→ **Exercise inputs**:
--------------------

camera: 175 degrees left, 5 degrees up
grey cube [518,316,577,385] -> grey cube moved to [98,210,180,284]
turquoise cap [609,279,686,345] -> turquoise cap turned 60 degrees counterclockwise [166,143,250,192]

--------------------

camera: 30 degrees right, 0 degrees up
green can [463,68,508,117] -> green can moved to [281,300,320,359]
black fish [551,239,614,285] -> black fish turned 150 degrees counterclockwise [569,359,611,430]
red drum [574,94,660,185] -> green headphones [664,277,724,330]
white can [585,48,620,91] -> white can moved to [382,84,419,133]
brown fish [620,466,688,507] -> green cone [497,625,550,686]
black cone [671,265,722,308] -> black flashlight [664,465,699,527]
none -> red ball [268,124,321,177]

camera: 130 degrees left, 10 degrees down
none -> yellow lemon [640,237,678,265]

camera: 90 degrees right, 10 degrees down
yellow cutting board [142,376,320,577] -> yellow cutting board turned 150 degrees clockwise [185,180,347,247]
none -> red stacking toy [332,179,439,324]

--------------------

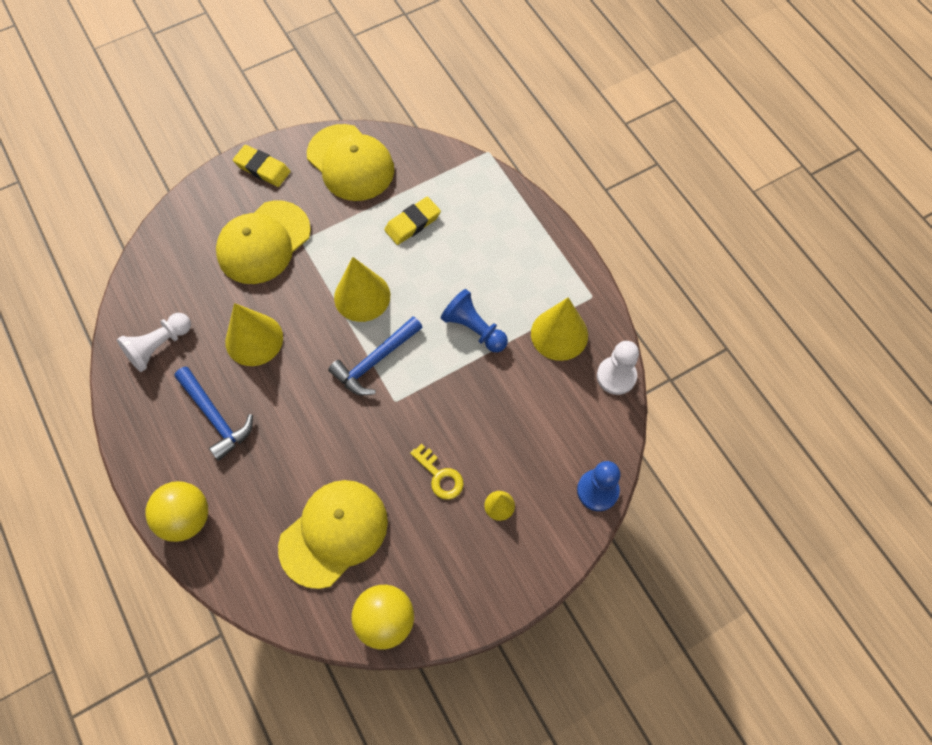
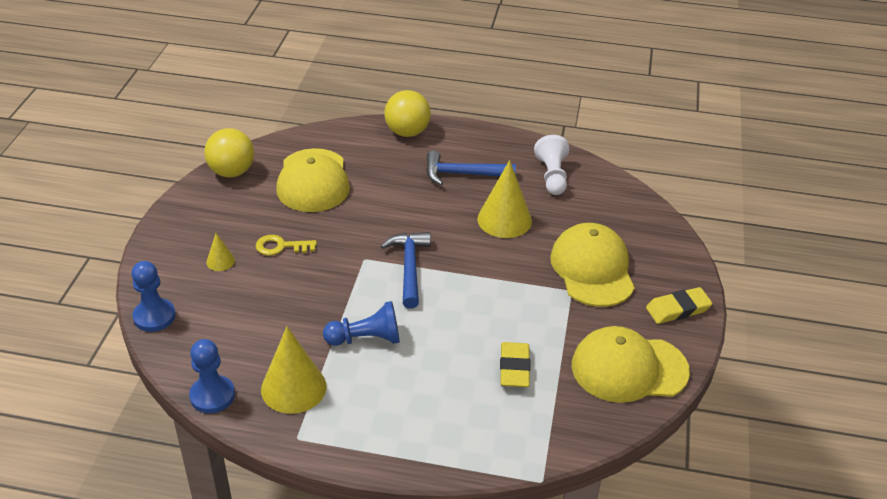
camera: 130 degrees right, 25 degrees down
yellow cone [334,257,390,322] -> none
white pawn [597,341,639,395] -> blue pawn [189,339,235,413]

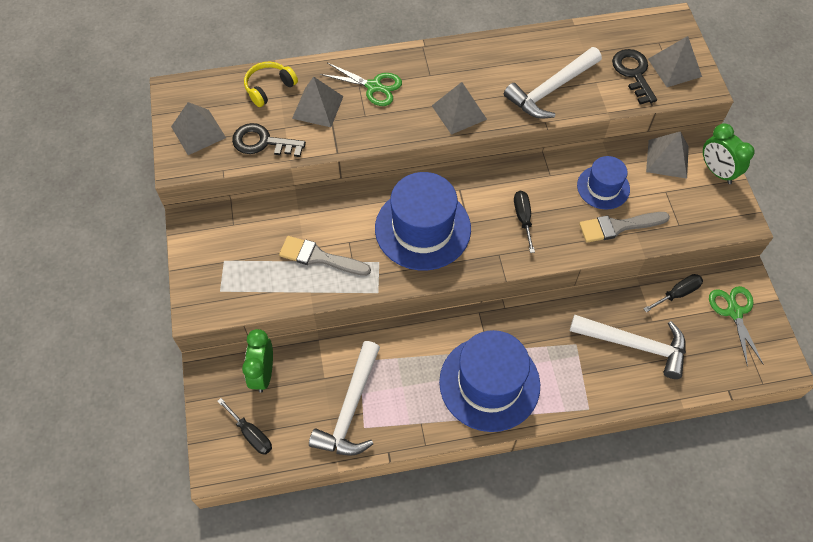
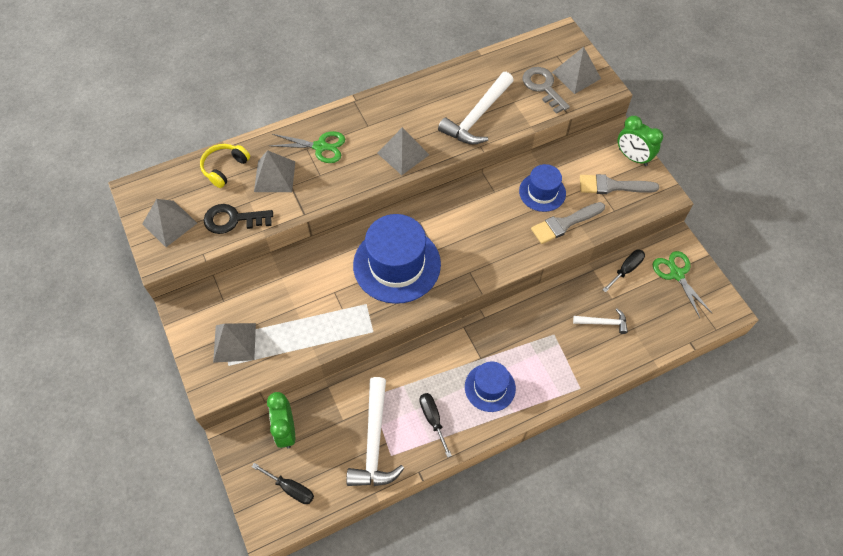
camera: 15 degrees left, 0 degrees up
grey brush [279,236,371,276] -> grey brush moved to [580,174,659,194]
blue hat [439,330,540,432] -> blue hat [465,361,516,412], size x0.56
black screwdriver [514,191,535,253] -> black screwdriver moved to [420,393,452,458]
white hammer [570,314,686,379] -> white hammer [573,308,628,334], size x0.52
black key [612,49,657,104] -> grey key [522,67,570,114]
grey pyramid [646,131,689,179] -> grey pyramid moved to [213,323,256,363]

--------------------

→ **Exercise requirements**:
From the data above, output exactly the lines between the one containing "green can [463,68,508,117]" and the one containing "none -> red stacking toy [332,179,439,324]", counting both of them.

→ **Solved exercise**:
green can [463,68,508,117] -> green can moved to [281,300,320,359]
black fish [551,239,614,285] -> black fish turned 150 degrees counterclockwise [569,359,611,430]
red drum [574,94,660,185] -> green headphones [664,277,724,330]
white can [585,48,620,91] -> white can moved to [382,84,419,133]
brown fish [620,466,688,507] -> green cone [497,625,550,686]
black cone [671,265,722,308] -> black flashlight [664,465,699,527]
none -> red ball [268,124,321,177]

camera: 130 degrees left, 10 degrees down
none -> yellow lemon [640,237,678,265]

camera: 90 degrees right, 10 degrees down
yellow cutting board [142,376,320,577] -> yellow cutting board turned 150 degrees clockwise [185,180,347,247]
none -> red stacking toy [332,179,439,324]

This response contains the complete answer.